Source data section start
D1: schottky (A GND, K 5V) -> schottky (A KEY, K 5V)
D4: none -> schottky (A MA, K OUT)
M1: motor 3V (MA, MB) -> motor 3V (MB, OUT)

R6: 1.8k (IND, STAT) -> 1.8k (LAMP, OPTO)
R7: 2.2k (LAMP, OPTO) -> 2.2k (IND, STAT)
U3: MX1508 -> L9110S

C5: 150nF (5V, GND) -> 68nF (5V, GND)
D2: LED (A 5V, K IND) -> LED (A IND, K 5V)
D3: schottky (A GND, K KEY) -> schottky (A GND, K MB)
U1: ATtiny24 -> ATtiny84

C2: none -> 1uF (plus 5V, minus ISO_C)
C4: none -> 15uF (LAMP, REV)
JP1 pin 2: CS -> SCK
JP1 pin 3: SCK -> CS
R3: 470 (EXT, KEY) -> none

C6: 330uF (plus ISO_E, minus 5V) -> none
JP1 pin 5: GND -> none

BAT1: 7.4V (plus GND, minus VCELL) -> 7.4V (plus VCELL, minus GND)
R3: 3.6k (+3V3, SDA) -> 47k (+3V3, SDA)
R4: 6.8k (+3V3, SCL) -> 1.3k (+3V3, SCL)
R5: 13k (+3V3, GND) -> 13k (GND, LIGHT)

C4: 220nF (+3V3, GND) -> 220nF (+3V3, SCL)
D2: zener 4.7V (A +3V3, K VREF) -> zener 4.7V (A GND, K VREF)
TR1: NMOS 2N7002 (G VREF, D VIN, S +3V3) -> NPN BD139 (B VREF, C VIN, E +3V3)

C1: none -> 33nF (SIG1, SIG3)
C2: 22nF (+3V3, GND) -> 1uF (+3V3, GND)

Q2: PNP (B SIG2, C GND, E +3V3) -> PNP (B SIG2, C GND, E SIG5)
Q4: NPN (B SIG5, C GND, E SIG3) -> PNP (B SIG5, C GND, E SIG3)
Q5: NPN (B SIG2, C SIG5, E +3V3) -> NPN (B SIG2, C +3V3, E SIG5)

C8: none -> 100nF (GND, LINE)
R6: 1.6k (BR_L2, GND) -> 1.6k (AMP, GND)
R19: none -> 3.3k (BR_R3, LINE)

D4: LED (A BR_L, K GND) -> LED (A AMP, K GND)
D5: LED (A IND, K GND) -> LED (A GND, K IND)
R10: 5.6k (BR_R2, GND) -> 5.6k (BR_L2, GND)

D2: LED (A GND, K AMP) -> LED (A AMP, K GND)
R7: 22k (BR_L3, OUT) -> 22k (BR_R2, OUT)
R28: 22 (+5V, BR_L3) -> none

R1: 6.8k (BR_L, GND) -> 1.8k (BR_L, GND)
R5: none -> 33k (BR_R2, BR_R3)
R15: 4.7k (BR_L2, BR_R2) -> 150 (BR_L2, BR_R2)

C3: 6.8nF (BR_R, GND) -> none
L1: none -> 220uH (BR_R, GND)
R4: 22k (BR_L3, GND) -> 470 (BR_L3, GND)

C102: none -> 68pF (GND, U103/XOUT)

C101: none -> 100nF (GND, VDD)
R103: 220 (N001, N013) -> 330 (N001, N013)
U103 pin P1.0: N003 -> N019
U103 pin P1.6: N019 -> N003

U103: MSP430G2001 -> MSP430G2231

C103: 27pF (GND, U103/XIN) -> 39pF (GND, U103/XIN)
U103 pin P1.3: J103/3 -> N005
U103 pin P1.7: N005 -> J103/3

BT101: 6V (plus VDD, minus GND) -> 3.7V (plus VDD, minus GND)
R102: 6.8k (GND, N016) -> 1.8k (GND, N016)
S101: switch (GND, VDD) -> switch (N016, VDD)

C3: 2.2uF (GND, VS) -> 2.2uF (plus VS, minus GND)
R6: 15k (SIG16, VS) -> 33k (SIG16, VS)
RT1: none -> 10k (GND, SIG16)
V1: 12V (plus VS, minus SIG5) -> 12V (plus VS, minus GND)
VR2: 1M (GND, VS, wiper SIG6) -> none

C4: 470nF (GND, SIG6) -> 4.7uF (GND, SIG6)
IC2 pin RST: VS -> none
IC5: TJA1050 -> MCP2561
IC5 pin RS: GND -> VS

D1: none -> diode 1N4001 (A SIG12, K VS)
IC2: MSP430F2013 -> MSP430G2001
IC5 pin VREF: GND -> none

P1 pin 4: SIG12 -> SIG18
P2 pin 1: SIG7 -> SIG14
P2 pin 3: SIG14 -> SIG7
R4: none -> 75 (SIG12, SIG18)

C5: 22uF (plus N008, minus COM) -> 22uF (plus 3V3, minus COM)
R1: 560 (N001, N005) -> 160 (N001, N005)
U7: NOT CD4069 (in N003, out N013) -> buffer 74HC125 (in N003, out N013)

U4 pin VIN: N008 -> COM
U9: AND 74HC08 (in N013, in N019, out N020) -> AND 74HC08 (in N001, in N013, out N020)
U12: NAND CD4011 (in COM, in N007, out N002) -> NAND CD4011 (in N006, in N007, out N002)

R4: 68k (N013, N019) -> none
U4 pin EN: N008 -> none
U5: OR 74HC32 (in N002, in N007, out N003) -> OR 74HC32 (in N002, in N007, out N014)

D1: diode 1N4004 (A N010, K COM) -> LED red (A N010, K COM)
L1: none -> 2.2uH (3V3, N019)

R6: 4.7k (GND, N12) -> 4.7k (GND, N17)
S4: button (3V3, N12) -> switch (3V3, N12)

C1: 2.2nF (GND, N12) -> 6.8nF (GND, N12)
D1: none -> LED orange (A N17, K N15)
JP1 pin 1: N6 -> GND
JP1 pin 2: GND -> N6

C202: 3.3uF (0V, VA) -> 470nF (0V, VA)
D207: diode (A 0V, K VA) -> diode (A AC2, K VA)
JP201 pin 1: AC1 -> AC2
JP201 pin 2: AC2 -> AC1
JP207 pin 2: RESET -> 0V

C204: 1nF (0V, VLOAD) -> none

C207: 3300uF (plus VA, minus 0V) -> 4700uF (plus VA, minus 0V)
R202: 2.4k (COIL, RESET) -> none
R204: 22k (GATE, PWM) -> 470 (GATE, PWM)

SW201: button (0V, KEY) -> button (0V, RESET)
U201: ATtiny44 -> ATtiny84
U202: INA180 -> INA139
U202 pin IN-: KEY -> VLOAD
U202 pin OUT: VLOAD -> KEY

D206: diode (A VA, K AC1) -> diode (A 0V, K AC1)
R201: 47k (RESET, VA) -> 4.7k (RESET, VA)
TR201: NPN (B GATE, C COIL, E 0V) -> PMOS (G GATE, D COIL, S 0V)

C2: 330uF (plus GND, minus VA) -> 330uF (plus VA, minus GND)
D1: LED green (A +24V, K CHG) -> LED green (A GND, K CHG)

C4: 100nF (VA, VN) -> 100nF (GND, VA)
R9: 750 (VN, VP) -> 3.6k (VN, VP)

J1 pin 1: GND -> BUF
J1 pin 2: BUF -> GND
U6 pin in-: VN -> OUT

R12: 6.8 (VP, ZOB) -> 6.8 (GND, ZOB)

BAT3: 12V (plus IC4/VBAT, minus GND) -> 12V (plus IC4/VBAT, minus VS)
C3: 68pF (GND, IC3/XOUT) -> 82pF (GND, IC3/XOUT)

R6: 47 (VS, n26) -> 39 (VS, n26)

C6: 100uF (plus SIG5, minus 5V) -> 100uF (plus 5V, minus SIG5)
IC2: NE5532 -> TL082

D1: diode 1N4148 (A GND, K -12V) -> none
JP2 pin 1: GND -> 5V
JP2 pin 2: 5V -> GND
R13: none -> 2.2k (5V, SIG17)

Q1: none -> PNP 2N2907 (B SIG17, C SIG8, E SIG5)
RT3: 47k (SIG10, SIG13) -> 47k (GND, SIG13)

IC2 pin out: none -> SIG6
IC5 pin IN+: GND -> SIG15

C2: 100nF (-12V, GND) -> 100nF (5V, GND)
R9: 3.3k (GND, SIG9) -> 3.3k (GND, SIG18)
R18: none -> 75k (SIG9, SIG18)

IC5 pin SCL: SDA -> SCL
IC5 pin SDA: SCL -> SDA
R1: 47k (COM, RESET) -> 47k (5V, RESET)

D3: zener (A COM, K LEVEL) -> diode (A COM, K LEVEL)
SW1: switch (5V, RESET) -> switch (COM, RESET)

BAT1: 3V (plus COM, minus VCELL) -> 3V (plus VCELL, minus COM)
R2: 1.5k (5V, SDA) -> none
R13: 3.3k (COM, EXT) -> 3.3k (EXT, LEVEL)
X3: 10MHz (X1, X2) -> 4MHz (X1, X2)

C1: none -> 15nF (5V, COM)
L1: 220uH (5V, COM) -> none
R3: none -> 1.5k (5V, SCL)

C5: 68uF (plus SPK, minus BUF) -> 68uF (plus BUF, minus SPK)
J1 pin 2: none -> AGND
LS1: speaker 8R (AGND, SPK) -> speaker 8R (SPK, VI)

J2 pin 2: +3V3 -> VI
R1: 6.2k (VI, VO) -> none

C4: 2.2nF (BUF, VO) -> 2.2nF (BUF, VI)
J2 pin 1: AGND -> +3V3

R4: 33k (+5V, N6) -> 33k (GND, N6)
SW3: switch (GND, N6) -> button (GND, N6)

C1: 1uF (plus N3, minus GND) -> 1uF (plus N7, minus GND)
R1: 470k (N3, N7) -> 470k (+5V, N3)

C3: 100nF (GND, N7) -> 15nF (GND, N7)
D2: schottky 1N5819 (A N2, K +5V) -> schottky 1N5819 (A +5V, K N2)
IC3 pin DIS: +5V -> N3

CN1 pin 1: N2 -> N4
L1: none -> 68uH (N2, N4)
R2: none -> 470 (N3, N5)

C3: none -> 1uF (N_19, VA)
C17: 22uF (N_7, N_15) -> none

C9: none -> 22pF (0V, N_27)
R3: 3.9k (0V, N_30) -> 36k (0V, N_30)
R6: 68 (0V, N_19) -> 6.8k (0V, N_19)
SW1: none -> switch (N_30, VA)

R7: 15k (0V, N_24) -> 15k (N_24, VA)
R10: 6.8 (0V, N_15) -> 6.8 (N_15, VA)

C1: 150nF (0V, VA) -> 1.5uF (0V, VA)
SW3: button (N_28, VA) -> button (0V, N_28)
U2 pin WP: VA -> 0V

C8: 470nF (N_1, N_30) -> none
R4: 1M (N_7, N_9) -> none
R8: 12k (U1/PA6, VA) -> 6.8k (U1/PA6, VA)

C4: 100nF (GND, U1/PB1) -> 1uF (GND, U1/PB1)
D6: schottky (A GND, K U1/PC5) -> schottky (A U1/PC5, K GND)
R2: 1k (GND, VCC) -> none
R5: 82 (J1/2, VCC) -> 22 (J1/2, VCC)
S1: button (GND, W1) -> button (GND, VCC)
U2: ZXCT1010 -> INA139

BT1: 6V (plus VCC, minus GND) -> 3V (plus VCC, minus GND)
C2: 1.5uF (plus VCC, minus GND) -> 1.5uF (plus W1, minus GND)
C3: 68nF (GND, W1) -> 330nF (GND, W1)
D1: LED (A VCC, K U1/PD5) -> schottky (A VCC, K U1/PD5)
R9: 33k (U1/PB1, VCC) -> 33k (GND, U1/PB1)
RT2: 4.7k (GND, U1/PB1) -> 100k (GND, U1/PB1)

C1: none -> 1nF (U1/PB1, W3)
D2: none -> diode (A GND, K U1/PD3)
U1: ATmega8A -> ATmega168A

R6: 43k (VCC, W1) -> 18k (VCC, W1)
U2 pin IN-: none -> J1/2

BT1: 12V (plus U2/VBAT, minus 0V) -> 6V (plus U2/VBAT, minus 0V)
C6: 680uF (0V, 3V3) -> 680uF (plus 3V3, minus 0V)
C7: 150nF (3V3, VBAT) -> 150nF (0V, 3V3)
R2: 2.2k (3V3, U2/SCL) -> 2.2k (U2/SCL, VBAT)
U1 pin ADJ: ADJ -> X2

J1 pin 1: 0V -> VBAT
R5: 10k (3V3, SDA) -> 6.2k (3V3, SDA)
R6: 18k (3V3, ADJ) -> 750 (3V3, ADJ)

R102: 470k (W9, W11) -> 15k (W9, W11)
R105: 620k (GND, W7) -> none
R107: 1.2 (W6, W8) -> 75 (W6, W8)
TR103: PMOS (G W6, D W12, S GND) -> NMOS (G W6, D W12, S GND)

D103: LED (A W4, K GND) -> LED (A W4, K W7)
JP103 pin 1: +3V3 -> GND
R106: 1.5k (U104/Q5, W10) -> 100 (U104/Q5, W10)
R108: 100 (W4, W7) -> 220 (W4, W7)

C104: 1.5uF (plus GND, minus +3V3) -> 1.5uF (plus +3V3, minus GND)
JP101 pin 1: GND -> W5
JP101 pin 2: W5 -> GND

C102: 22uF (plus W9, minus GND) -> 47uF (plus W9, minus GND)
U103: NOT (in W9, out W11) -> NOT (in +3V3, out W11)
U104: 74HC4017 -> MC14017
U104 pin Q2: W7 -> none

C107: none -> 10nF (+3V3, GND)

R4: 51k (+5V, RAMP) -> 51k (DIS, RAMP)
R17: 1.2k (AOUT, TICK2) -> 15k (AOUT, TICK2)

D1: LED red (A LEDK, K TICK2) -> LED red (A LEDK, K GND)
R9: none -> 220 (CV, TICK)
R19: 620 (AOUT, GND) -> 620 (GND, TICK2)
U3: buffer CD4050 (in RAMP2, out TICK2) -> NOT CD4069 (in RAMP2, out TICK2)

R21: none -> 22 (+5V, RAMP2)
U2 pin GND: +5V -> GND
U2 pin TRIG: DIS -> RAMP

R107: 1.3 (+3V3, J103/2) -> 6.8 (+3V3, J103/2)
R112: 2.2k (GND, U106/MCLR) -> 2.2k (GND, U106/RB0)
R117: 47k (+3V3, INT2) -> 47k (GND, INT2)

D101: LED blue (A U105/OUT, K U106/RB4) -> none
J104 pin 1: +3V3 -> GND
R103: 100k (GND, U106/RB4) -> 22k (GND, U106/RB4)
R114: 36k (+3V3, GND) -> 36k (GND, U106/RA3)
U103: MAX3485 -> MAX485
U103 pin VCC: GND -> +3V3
Source data section end
= Exercise instructions =
Would you please repeat the lines from the one with "J104 pin 1: +3V3 -> GND" through the last line of the listing above, exactly and with nothing else?

= Task result =
J104 pin 1: +3V3 -> GND
R103: 100k (GND, U106/RB4) -> 22k (GND, U106/RB4)
R114: 36k (+3V3, GND) -> 36k (GND, U106/RA3)
U103: MAX3485 -> MAX485
U103 pin VCC: GND -> +3V3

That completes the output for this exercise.